• WHAT YOU NEED TO DO: Please return each of the entries exactly, minus their pictures.

• EXERCISE MATERIAL:
——
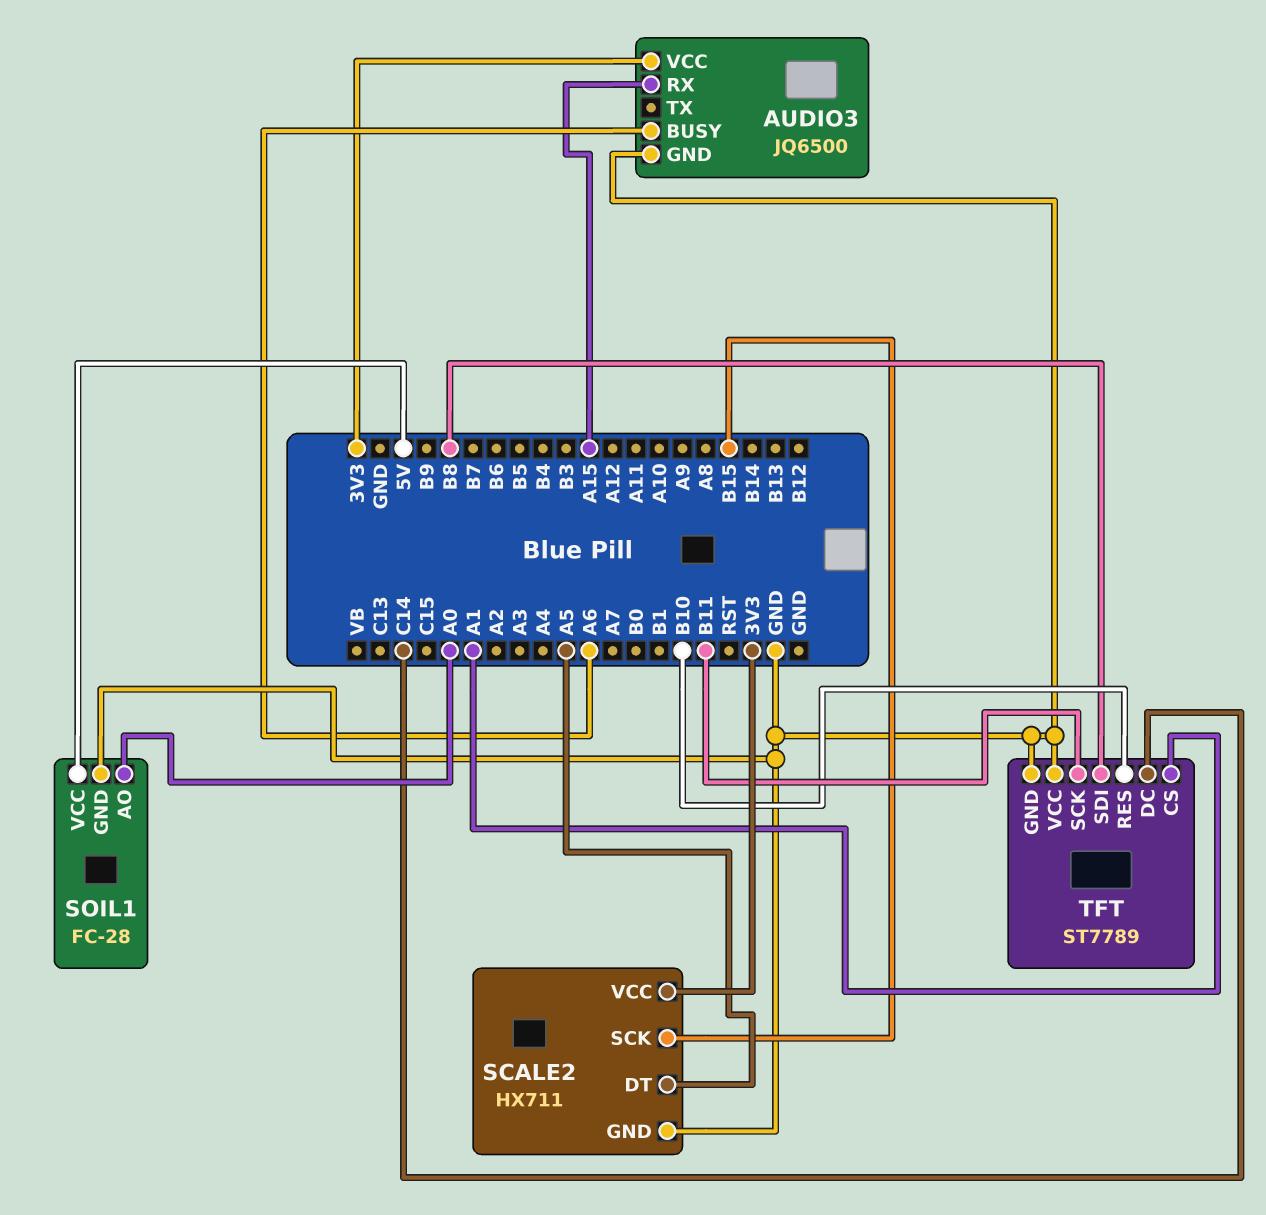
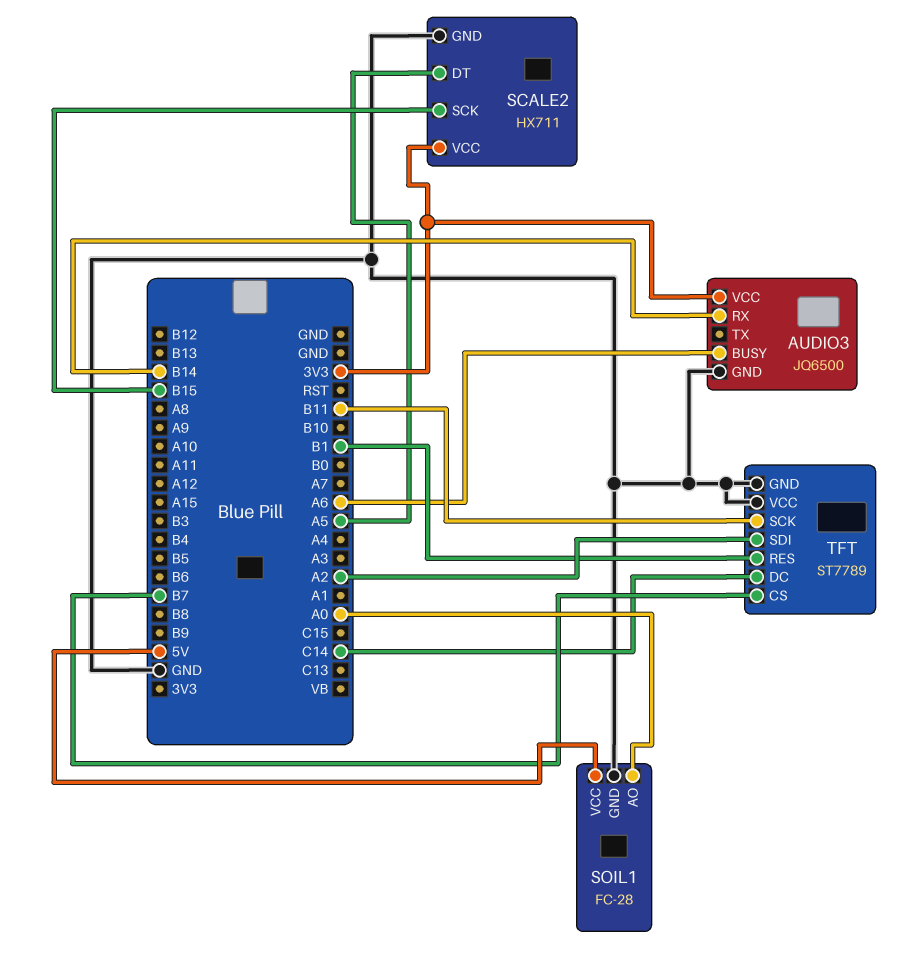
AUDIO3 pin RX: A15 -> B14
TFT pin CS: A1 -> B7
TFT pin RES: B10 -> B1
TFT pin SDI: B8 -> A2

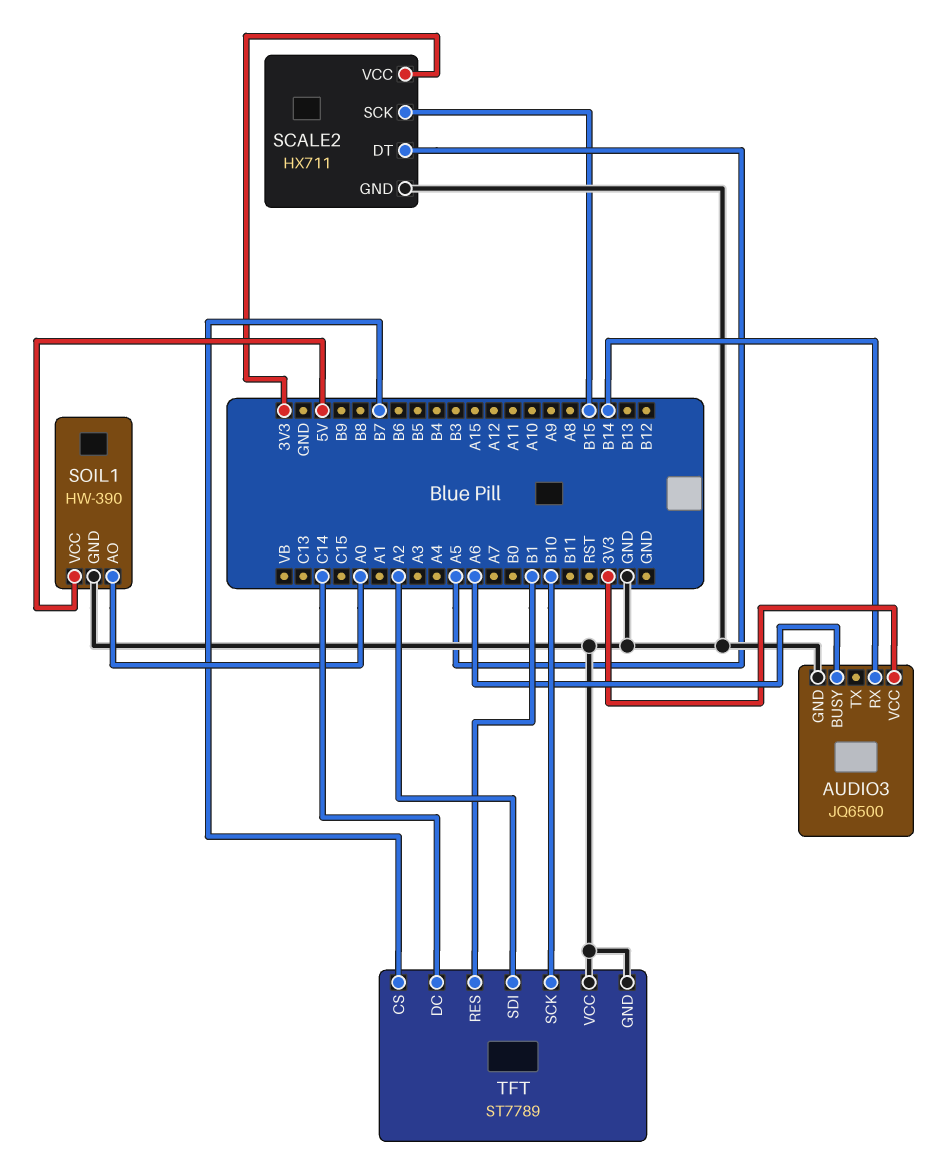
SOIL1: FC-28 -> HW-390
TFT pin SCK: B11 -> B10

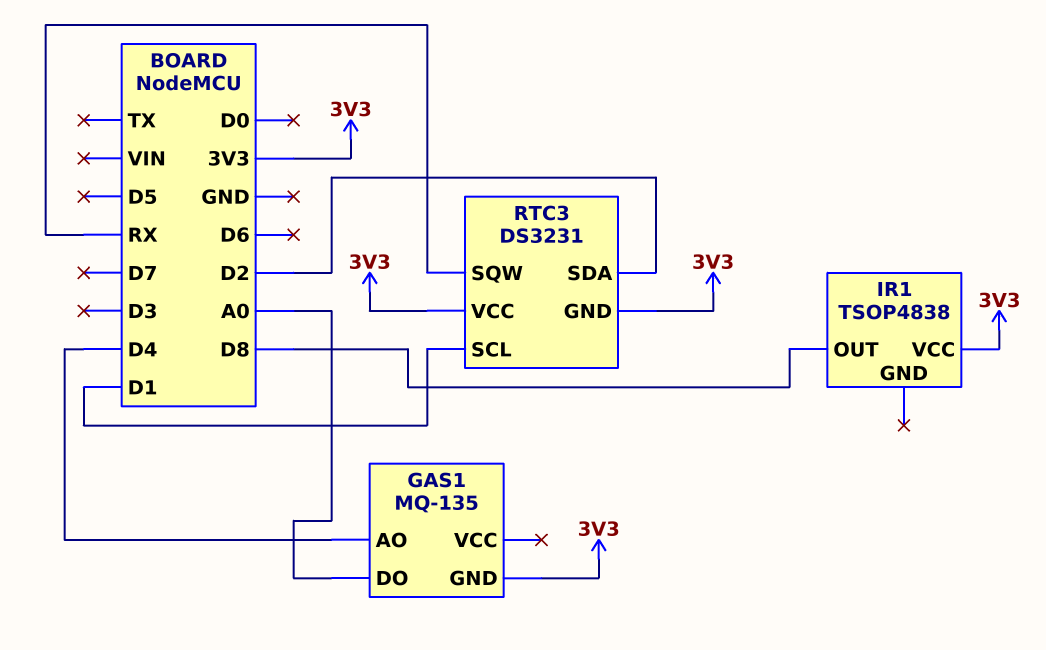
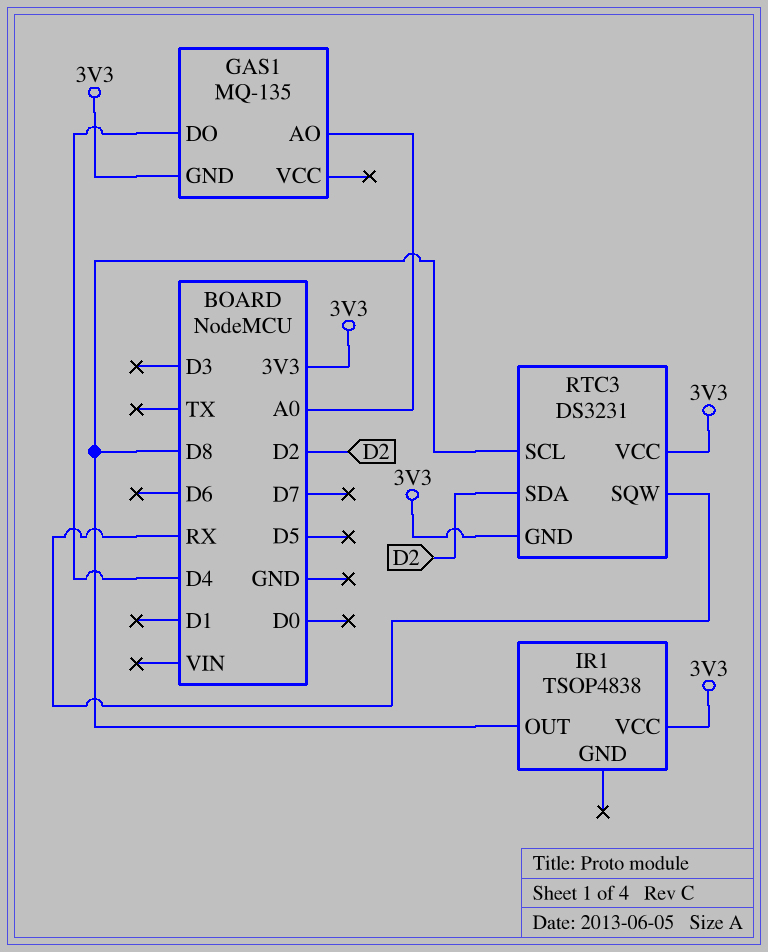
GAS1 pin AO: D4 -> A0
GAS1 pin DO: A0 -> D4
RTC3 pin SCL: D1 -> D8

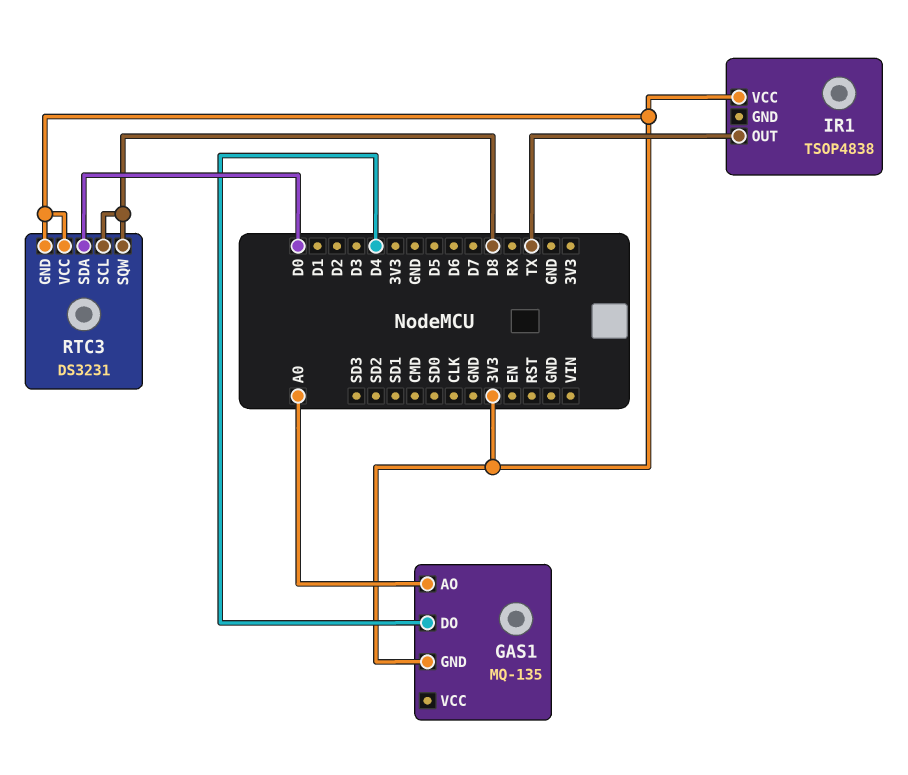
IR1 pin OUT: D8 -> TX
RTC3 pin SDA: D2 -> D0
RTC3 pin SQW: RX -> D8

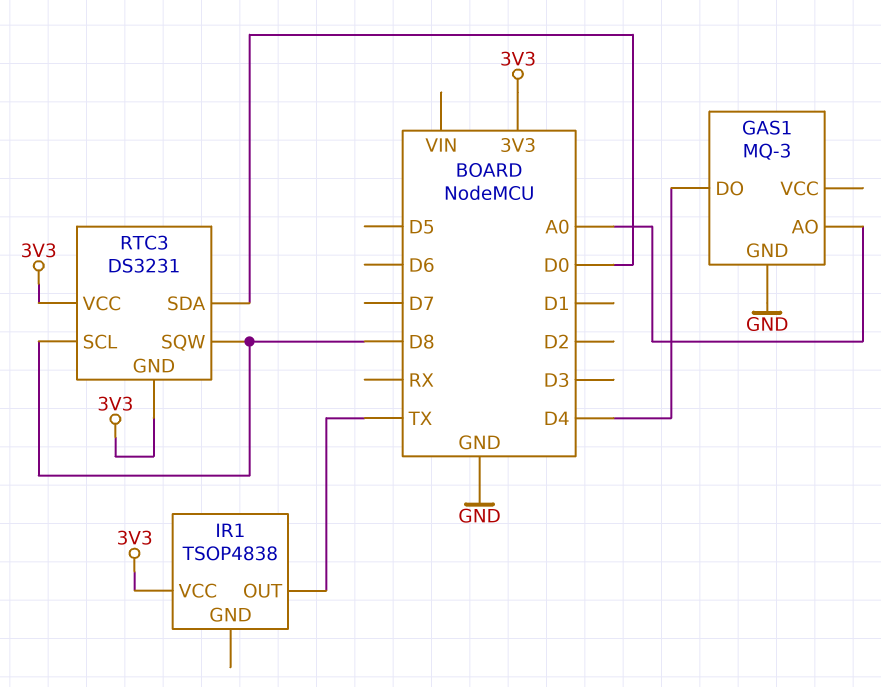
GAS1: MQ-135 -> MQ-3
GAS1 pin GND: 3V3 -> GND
——
• RESPONSE AREA:
AUDIO3 pin RX: A15 -> B14
TFT pin CS: A1 -> B7
TFT pin RES: B10 -> B1
TFT pin SDI: B8 -> A2

SOIL1: FC-28 -> HW-390
TFT pin SCK: B11 -> B10

GAS1 pin AO: D4 -> A0
GAS1 pin DO: A0 -> D4
RTC3 pin SCL: D1 -> D8

IR1 pin OUT: D8 -> TX
RTC3 pin SDA: D2 -> D0
RTC3 pin SQW: RX -> D8

GAS1: MQ-135 -> MQ-3
GAS1 pin GND: 3V3 -> GND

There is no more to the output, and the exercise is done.